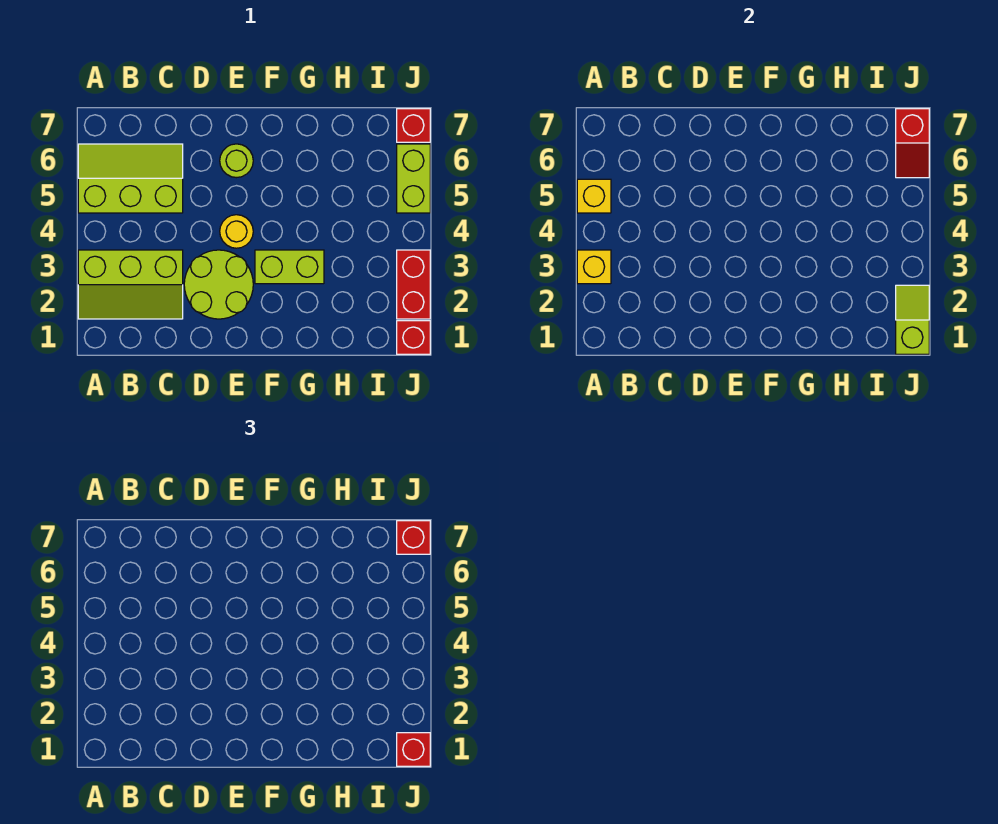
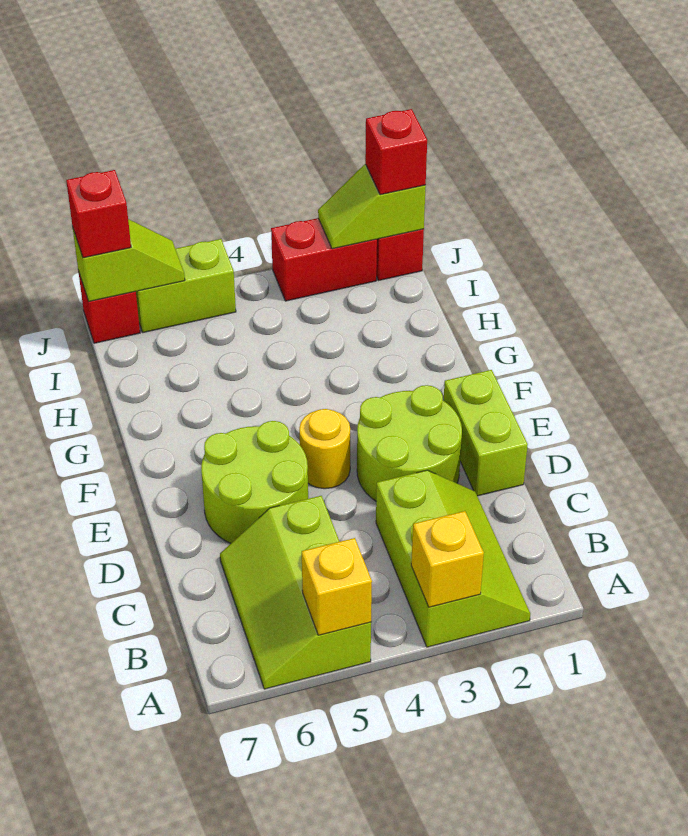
lime 1x1 round brick [220,144,253,178] -> lime 2x2 round brick [201,421,308,543]
lime 1x2 brick [255,250,324,284] -> lime 1x2 brick moved to [444,370,528,496]
red 1x2 slope [896,109,929,178] -> lime 1x2 slope [73,219,185,301]

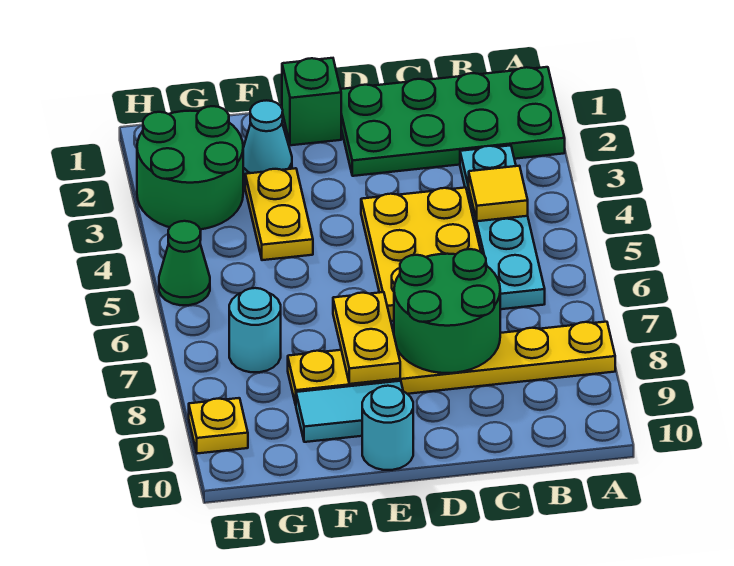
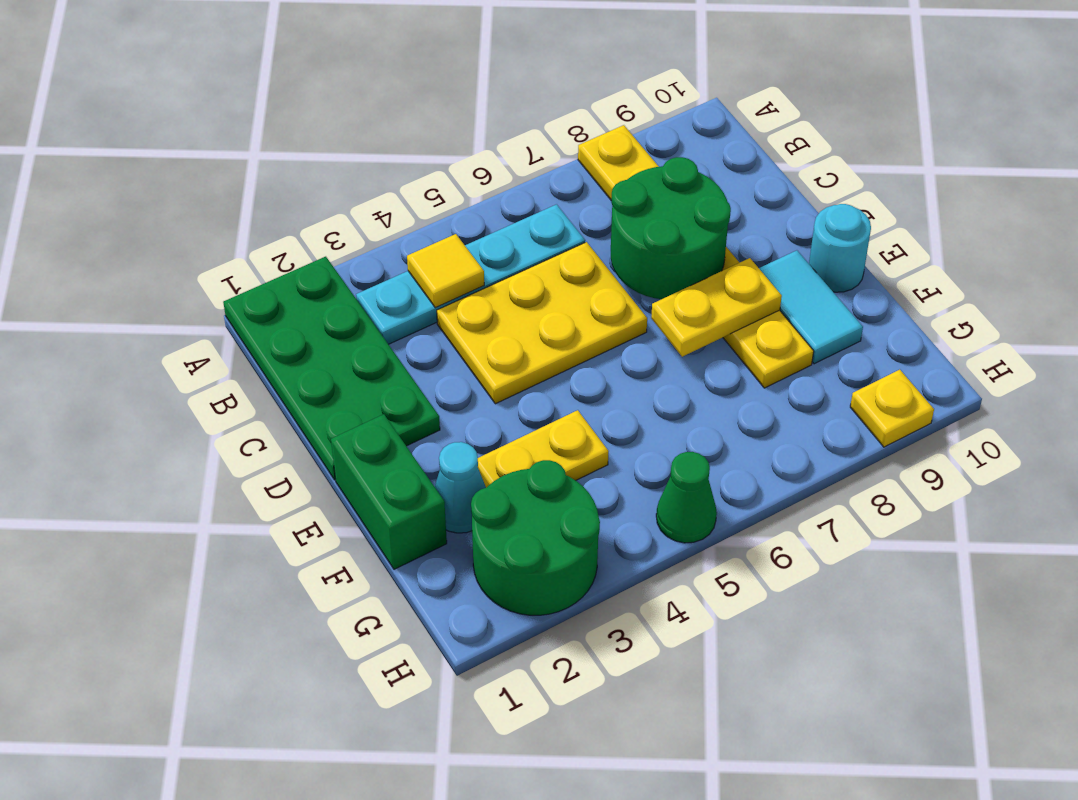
green 1x1 brick [282,58,341,145] -> green 1x2 brick [331,414,447,569]
cyan 1x1 round brick [229,288,281,372] -> none

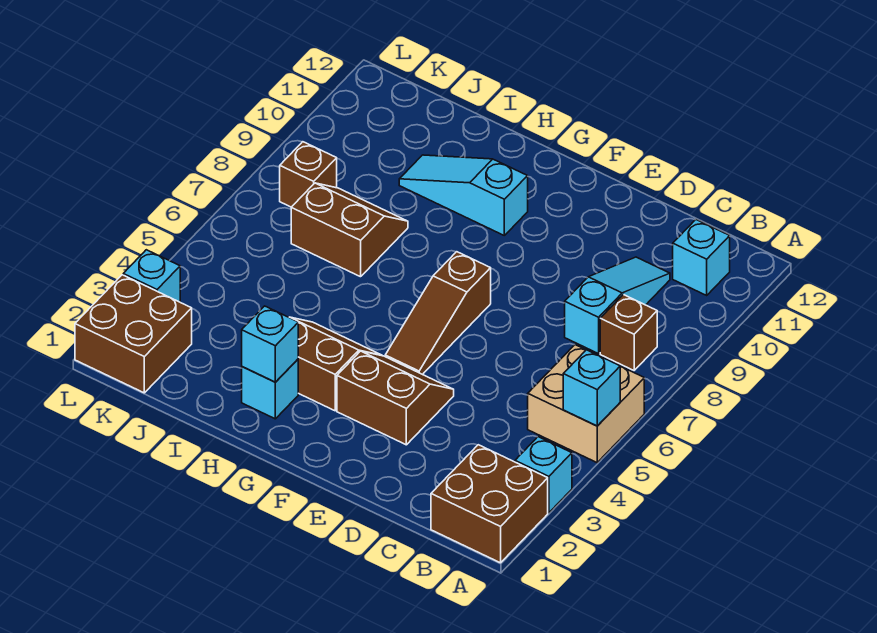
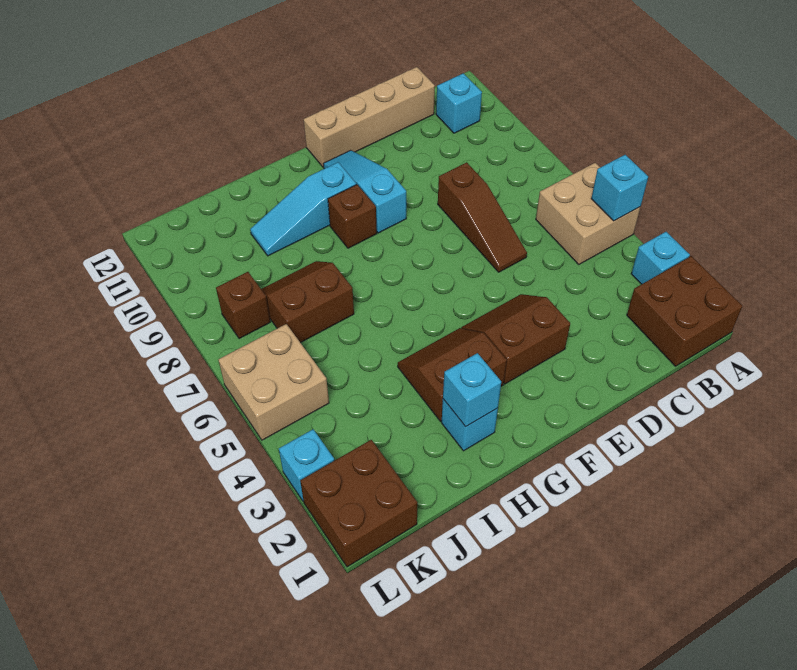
brown 1x1 brick [600,295,657,370] -> brown 1x1 brick moved to [328,184,377,248]
cyan 1x3 slope [565,257,670,354] -> cyan 1x3 slope moved to [323,150,406,233]
none -> tan 1x4 brick [304,67,435,167]
brown 1x3 slope [385,252,491,375] -> brown 1x3 slope moved to [438,162,527,272]
none -> tan 2x2 brick [218,324,329,440]

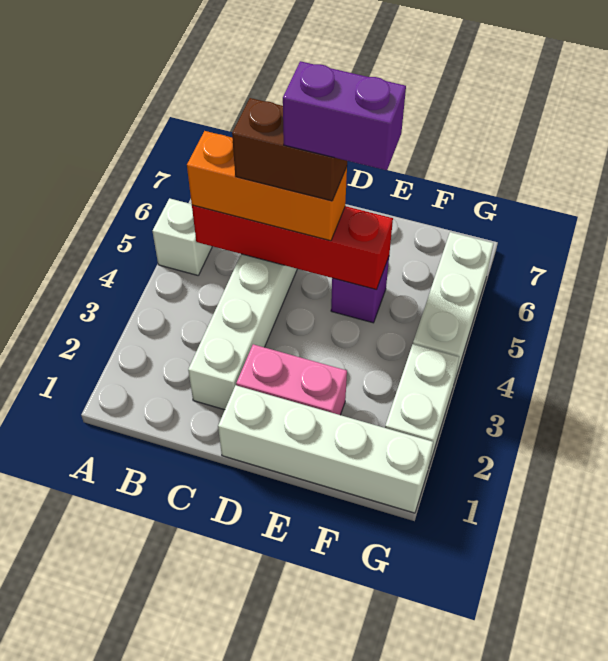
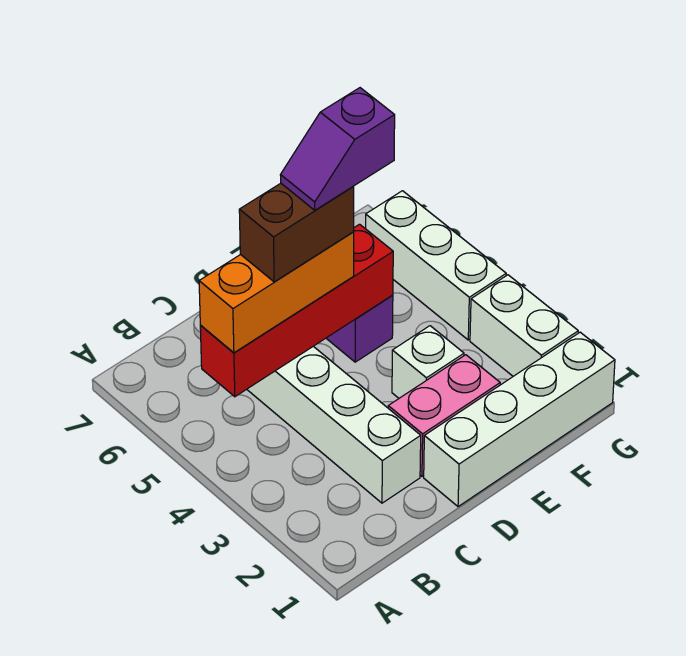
white 1x1 brick [153,198,212,275] -> white 1x1 brick moved to [392,326,464,398]
purple 1x2 brick [283,61,406,170] -> purple 1x2 slope [281,88,395,210]

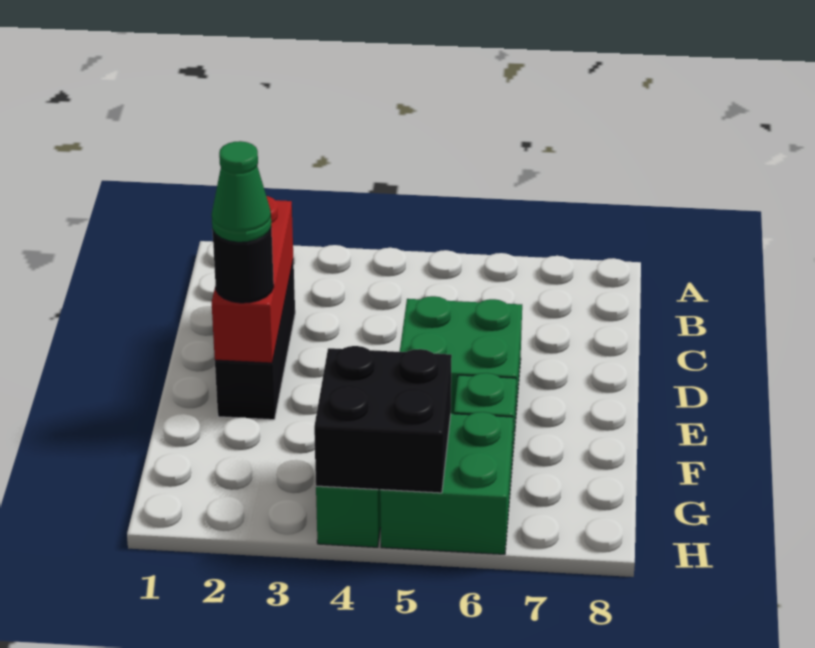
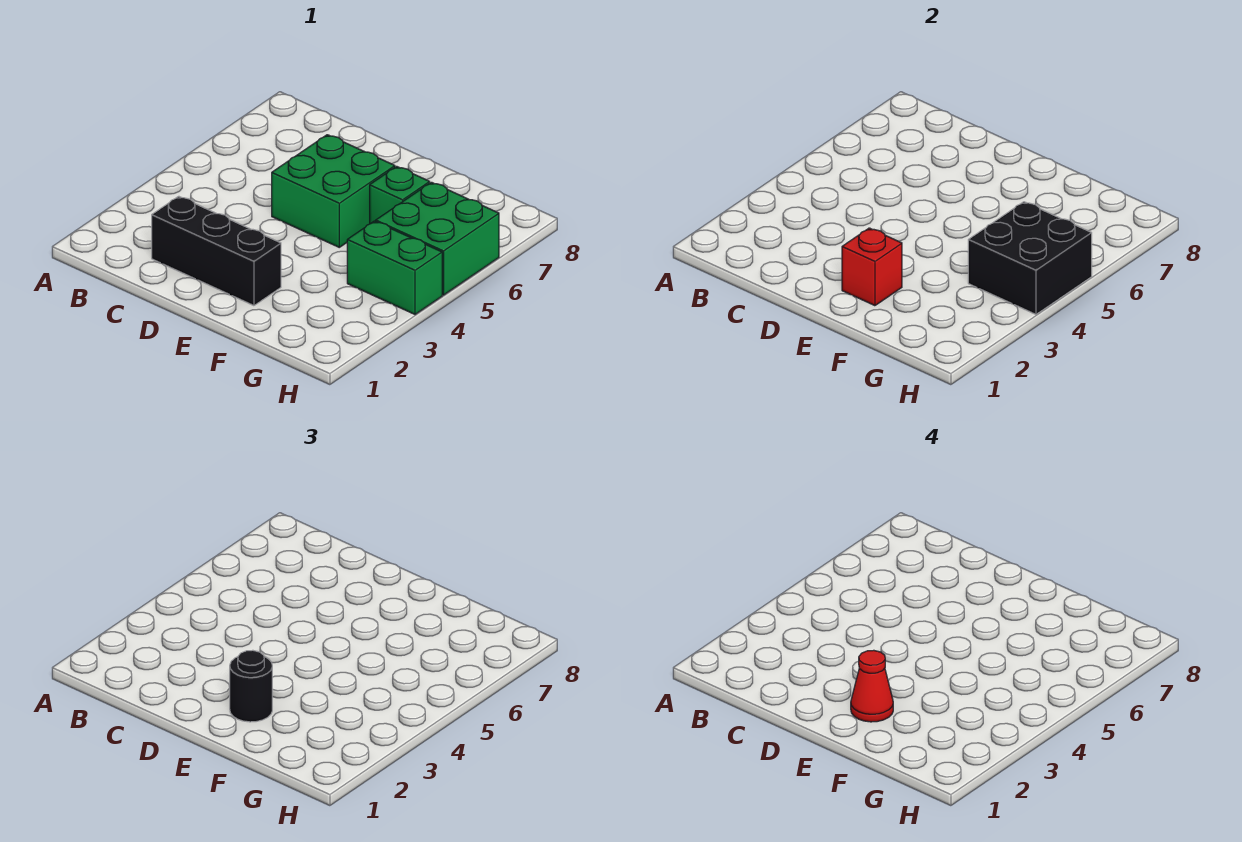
red 1x3 brick [212,196,293,363] -> red 1x1 brick [842,228,902,306]
green 1x1 cone [212,141,271,242] -> red 1x1 cone [851,650,893,722]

» **What to produce**
If an entry contains an image, please omit that image and print everything else verbatim.

» **Answer for this exercise**
lime 1x1 round brick [220,144,253,178] -> lime 2x2 round brick [201,421,308,543]
lime 1x2 brick [255,250,324,284] -> lime 1x2 brick moved to [444,370,528,496]
red 1x2 slope [896,109,929,178] -> lime 1x2 slope [73,219,185,301]

green 1x1 brick [282,58,341,145] -> green 1x2 brick [331,414,447,569]
cyan 1x1 round brick [229,288,281,372] -> none

brown 1x1 brick [600,295,657,370] -> brown 1x1 brick moved to [328,184,377,248]
cyan 1x3 slope [565,257,670,354] -> cyan 1x3 slope moved to [323,150,406,233]
none -> tan 1x4 brick [304,67,435,167]
brown 1x3 slope [385,252,491,375] -> brown 1x3 slope moved to [438,162,527,272]
none -> tan 2x2 brick [218,324,329,440]

white 1x1 brick [153,198,212,275] -> white 1x1 brick moved to [392,326,464,398]
purple 1x2 brick [283,61,406,170] -> purple 1x2 slope [281,88,395,210]

red 1x3 brick [212,196,293,363] -> red 1x1 brick [842,228,902,306]
green 1x1 cone [212,141,271,242] -> red 1x1 cone [851,650,893,722]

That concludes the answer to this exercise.